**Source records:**
────────────────

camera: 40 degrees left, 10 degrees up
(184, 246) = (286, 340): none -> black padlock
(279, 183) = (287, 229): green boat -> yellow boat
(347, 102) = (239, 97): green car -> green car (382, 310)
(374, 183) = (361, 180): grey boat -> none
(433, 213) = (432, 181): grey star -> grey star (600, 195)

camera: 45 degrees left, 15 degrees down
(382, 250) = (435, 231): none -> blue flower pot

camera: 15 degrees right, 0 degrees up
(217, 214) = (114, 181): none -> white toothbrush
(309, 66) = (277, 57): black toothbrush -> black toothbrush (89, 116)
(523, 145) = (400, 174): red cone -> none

────────────────

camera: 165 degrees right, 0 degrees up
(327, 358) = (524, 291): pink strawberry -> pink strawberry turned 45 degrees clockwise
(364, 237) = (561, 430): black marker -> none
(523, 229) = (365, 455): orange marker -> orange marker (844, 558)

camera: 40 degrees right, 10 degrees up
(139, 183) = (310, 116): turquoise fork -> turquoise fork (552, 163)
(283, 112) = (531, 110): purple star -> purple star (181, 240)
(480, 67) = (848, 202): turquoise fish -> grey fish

────────────────

**Required work:**
Every line above from the line with "camera: 40 degrees left, 10 degrees up" to the line with "(382, 250) = (435, 231): none", inclusive, must be returned exactly; no other line belongs in the reply.

**Written answer:**
camera: 40 degrees left, 10 degrees up
(184, 246) = (286, 340): none -> black padlock
(279, 183) = (287, 229): green boat -> yellow boat
(347, 102) = (239, 97): green car -> green car (382, 310)
(374, 183) = (361, 180): grey boat -> none
(433, 213) = (432, 181): grey star -> grey star (600, 195)

camera: 45 degrees left, 15 degrees down
(382, 250) = (435, 231): none -> blue flower pot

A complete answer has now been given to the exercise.